* [ASSIGNED TASK]:
For each entry below, write an exact copy and leave out the images.

(Collected data)
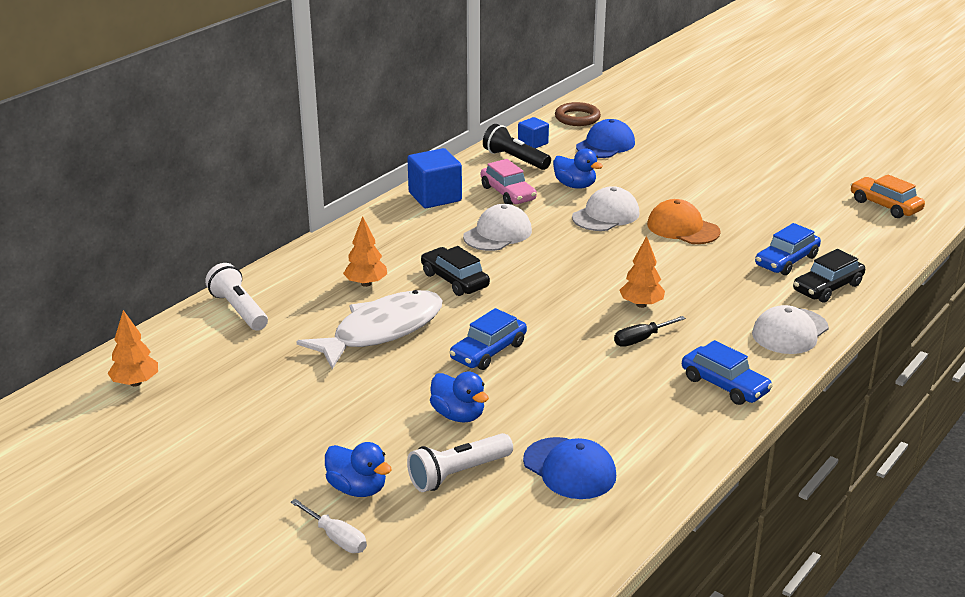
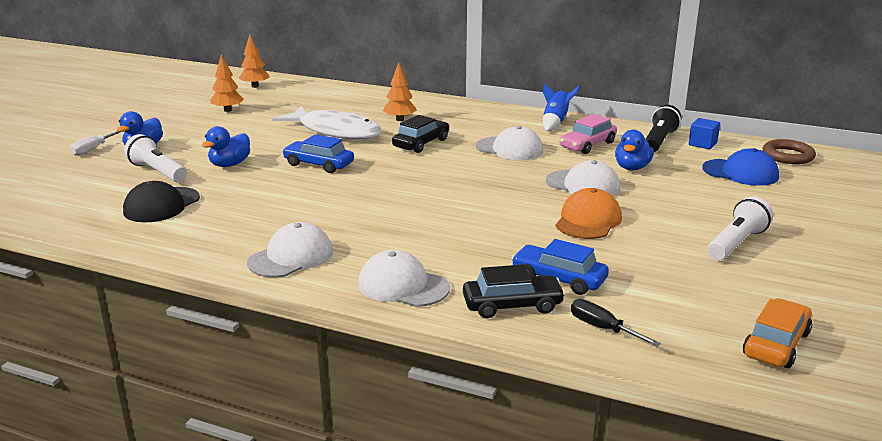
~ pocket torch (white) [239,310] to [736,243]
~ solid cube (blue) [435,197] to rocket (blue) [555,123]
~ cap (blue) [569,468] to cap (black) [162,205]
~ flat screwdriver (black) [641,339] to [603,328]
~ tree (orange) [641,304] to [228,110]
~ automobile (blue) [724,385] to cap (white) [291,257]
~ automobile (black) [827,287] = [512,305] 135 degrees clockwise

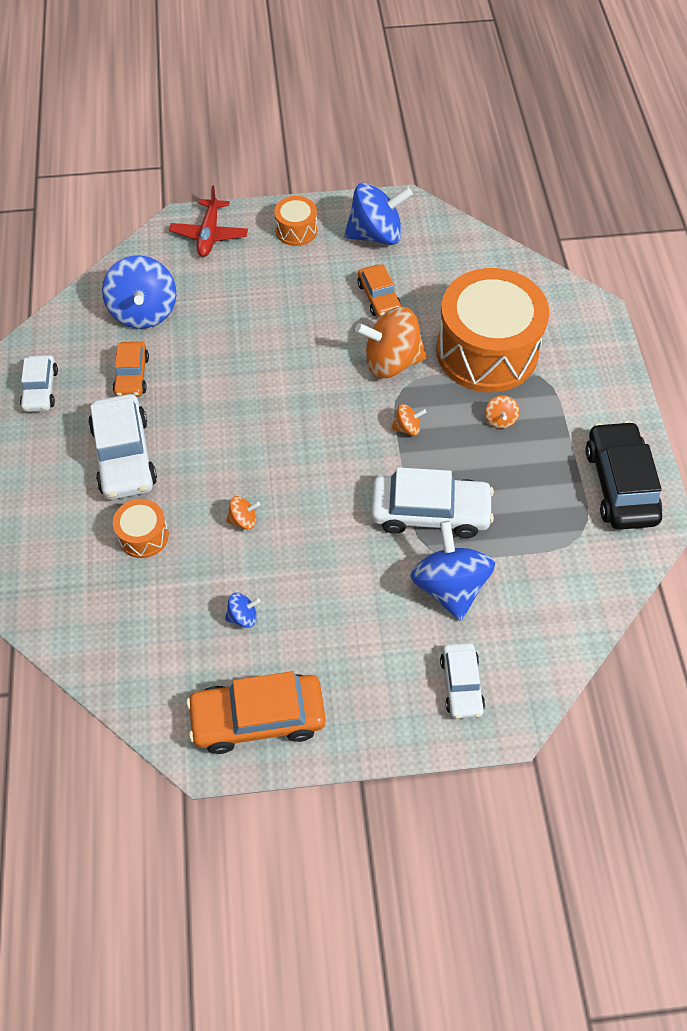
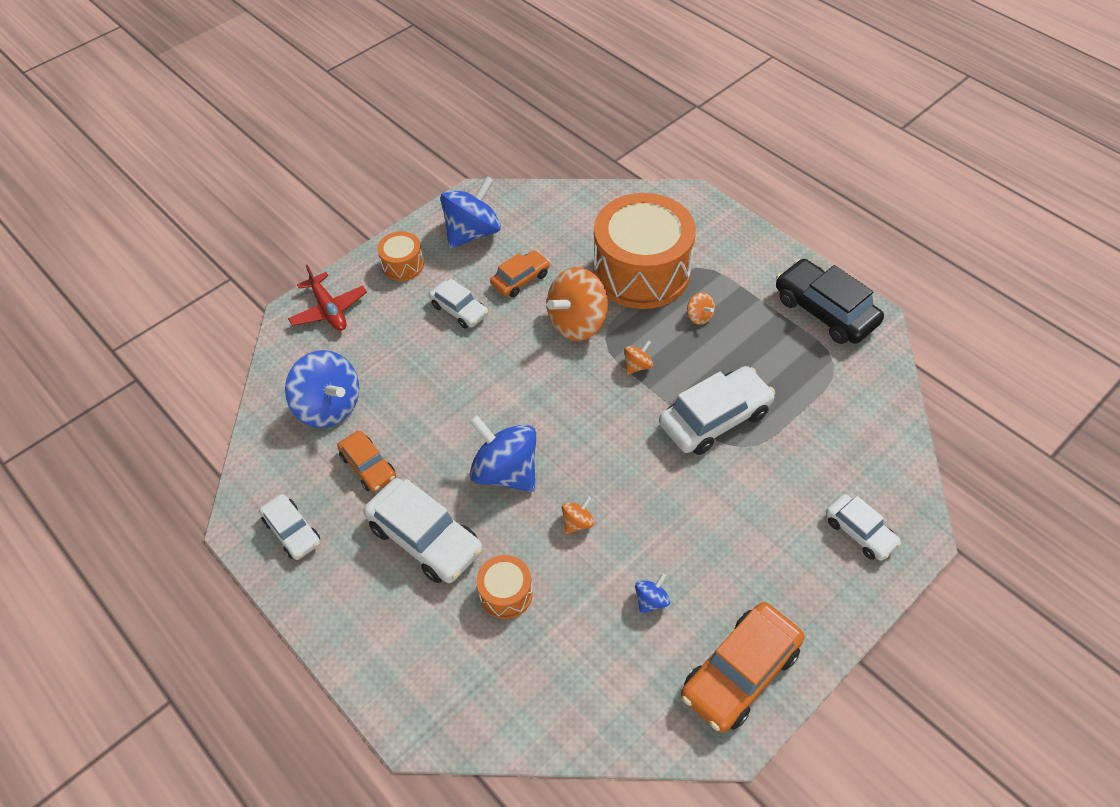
~ automobile (orange) [379,297] = [520,279] 75 degrees counterclockwise
~ toy top (blue) [449,586] to [506,471]
+ automobile (white) [459,310]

* [THE COMPLETED TASK]:
~ pocket torch (white) [239,310] to [736,243]
~ solid cube (blue) [435,197] to rocket (blue) [555,123]
~ cap (blue) [569,468] to cap (black) [162,205]
~ flat screwdriver (black) [641,339] to [603,328]
~ tree (orange) [641,304] to [228,110]
~ automobile (blue) [724,385] to cap (white) [291,257]
~ automobile (black) [827,287] = [512,305] 135 degrees clockwise

~ automobile (orange) [379,297] = [520,279] 75 degrees counterclockwise
~ toy top (blue) [449,586] to [506,471]
+ automobile (white) [459,310]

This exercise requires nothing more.